* _What the task asks_
After finding the line with "D203: LED yellow" in the data below, set down exactly each line through the one with "D202: diode (A", inclusive, and stop there.

*** Opening Record excerpts ***

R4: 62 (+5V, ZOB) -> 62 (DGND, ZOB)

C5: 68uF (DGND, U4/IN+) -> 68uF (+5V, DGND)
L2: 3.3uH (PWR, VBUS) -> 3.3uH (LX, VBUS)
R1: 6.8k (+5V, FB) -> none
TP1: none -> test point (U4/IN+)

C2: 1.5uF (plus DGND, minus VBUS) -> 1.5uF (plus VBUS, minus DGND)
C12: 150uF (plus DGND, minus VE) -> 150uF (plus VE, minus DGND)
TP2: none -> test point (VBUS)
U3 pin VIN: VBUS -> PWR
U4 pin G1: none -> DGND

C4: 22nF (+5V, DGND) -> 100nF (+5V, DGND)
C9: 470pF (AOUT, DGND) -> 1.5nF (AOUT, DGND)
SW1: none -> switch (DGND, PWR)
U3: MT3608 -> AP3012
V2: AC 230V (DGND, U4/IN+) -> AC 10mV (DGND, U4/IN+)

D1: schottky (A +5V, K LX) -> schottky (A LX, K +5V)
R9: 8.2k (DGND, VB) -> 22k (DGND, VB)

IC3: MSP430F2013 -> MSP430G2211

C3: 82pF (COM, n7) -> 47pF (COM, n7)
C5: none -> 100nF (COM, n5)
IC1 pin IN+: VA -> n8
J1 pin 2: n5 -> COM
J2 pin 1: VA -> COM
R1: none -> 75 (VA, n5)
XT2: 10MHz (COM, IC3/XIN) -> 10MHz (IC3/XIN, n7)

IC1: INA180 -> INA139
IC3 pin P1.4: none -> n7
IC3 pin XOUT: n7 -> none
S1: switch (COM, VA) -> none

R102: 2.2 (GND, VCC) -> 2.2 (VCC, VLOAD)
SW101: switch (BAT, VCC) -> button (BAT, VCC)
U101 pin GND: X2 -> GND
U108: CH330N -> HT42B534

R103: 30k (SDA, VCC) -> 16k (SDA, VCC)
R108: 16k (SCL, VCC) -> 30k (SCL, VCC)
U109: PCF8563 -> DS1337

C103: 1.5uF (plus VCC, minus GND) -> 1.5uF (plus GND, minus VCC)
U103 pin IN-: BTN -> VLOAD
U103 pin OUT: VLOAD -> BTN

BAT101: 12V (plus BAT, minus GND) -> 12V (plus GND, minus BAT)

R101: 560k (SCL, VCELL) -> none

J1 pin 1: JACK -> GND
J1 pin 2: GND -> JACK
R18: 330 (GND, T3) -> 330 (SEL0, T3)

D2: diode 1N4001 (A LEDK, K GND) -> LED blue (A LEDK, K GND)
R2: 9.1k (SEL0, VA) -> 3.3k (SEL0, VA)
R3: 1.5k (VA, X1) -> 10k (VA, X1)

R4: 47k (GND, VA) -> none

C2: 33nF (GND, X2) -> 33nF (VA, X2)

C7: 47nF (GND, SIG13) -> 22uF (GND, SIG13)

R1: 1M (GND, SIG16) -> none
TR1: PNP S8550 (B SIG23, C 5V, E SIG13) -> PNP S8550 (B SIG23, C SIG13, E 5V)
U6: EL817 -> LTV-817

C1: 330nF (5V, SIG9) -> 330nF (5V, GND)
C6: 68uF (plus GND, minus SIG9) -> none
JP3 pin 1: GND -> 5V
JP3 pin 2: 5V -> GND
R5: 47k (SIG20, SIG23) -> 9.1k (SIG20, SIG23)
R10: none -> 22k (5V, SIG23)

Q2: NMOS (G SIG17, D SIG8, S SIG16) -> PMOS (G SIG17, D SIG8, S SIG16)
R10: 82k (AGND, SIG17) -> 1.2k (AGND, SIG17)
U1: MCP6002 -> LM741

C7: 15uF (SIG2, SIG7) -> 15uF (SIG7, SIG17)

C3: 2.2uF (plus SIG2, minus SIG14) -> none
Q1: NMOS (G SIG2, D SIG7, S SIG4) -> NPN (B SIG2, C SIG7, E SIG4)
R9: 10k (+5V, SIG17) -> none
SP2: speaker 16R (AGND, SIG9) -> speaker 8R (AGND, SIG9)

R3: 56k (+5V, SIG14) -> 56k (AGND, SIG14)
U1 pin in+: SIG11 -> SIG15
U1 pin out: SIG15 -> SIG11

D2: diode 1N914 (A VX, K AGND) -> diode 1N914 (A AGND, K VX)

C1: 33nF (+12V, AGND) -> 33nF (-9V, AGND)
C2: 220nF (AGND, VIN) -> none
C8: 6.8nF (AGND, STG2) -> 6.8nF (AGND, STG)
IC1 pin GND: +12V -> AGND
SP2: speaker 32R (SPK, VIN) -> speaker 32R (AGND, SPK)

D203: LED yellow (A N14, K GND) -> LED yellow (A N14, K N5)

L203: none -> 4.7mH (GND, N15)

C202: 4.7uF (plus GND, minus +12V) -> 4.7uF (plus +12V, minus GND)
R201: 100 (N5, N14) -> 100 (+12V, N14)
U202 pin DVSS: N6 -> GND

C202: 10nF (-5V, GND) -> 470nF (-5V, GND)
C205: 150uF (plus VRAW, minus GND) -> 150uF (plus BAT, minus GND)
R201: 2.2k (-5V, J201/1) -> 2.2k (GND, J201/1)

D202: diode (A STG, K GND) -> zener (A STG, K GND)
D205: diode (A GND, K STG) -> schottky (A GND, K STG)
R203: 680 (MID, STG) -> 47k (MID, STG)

*** Closing Record excerpts ***

* _Your response_
D203: LED yellow (A N14, K GND) -> LED yellow (A N14, K N5)

L203: none -> 4.7mH (GND, N15)

C202: 4.7uF (plus GND, minus +12V) -> 4.7uF (plus +12V, minus GND)
R201: 100 (N5, N14) -> 100 (+12V, N14)
U202 pin DVSS: N6 -> GND

C202: 10nF (-5V, GND) -> 470nF (-5V, GND)
C205: 150uF (plus VRAW, minus GND) -> 150uF (plus BAT, minus GND)
R201: 2.2k (-5V, J201/1) -> 2.2k (GND, J201/1)

D202: diode (A STG, K GND) -> zener (A STG, K GND)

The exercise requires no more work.